GOAL OF THE EXERCISE:
From the line with "brown ellipse at" through the line with "yellow line at", inclusive, return each line of the data below exactly and leave the rest out.

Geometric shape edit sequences
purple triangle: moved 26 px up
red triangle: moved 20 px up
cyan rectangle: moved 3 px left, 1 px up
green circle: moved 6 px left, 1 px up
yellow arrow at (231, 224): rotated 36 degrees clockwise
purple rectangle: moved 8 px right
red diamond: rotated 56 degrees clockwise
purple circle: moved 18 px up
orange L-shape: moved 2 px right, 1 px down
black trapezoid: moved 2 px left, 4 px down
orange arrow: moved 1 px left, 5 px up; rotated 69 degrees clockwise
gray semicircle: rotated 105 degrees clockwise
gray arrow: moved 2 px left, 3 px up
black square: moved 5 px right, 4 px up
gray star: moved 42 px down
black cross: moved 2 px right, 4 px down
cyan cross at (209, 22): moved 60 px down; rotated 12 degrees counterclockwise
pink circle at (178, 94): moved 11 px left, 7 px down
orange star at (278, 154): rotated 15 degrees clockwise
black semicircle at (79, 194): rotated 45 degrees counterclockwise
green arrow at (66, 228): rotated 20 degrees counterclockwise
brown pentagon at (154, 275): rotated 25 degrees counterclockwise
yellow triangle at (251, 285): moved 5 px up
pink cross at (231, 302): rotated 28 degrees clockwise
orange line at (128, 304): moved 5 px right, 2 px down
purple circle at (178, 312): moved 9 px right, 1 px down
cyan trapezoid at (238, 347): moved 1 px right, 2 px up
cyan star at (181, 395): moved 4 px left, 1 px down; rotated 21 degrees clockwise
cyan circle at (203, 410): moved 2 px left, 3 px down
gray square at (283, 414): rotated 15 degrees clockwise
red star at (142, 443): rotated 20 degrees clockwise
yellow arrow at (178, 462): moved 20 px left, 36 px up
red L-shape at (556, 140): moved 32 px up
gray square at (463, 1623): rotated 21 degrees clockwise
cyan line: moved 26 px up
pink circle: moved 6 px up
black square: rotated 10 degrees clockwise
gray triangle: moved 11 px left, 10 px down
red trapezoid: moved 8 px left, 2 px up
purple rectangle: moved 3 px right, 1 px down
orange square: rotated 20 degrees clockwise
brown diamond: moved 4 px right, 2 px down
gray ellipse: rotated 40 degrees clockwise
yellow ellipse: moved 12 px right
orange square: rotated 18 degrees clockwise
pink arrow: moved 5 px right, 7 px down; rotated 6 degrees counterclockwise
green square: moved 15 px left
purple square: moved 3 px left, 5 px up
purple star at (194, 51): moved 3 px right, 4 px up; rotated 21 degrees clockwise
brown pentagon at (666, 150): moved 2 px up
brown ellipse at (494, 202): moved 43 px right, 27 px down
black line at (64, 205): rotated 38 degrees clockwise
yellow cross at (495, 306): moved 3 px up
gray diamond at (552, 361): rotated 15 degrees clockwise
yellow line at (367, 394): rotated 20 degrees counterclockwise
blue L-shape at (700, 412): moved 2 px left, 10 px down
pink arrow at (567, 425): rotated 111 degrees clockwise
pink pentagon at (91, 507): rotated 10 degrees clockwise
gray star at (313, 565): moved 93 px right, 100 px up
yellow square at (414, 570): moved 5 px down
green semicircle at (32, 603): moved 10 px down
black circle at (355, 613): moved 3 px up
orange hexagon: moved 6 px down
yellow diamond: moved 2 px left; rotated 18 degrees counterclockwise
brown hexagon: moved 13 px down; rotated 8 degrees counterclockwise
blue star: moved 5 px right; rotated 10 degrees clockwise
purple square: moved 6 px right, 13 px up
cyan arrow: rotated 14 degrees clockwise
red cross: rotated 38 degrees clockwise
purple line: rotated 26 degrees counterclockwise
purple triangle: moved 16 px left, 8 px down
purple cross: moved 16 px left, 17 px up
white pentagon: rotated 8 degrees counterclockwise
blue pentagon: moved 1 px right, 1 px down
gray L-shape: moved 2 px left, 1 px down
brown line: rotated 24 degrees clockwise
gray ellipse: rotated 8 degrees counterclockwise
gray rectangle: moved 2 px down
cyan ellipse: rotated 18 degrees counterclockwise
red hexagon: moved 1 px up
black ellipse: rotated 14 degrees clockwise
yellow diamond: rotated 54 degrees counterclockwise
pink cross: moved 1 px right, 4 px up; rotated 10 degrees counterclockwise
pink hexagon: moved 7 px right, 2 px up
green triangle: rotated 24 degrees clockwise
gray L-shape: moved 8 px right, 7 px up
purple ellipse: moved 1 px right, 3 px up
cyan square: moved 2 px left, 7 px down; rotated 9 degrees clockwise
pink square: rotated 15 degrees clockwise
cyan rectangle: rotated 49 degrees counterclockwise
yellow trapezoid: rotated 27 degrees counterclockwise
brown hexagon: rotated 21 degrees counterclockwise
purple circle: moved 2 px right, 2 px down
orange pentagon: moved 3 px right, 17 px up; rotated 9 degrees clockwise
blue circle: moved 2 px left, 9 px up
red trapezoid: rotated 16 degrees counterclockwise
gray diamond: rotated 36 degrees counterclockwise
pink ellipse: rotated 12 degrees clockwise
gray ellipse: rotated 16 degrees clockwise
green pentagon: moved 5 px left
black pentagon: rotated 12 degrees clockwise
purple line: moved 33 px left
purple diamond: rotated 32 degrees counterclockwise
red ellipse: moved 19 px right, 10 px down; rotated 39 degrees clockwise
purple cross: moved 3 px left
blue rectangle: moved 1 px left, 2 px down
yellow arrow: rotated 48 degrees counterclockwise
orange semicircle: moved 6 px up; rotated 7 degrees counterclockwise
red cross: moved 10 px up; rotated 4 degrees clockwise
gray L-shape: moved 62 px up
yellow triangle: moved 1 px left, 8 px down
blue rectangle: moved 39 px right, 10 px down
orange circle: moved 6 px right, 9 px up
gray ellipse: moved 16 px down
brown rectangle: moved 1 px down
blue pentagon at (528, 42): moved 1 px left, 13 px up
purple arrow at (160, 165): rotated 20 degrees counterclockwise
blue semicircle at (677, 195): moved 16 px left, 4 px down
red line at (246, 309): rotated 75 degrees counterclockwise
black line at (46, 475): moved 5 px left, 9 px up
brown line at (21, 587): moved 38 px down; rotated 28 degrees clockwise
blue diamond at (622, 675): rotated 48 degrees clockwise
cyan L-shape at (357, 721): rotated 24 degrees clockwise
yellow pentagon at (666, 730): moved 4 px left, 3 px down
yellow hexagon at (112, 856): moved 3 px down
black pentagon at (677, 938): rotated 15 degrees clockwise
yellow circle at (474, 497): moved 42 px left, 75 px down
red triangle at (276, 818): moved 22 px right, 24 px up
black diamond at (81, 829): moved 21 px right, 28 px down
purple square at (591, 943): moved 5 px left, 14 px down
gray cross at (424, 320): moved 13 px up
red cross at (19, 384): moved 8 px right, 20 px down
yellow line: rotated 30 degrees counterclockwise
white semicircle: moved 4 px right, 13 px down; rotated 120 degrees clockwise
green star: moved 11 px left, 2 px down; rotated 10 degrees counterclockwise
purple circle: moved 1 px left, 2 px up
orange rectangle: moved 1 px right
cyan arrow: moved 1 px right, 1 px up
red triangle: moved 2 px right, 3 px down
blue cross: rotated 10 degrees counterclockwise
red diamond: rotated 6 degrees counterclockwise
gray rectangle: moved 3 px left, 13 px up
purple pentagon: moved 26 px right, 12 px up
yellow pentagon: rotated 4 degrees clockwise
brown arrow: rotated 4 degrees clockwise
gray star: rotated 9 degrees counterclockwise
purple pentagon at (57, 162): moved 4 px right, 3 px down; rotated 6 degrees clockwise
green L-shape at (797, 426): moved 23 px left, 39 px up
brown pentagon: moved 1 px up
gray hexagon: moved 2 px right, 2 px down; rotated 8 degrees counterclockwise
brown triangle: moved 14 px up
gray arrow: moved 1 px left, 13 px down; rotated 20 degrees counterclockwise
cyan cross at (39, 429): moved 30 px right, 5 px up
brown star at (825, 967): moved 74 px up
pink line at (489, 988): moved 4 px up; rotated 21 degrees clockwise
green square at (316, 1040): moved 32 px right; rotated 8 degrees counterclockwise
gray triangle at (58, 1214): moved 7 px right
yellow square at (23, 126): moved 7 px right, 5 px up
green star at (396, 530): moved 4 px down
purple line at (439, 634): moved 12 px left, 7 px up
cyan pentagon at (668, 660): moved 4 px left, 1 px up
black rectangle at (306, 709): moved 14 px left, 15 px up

SOLUTION FOR THIS EXERCISE:
brown ellipse at (494, 202): moved 43 px right, 27 px down
black line at (64, 205): rotated 38 degrees clockwise
yellow cross at (495, 306): moved 3 px up
gray diamond at (552, 361): rotated 15 degrees clockwise
yellow line at (367, 394): rotated 20 degrees counterclockwise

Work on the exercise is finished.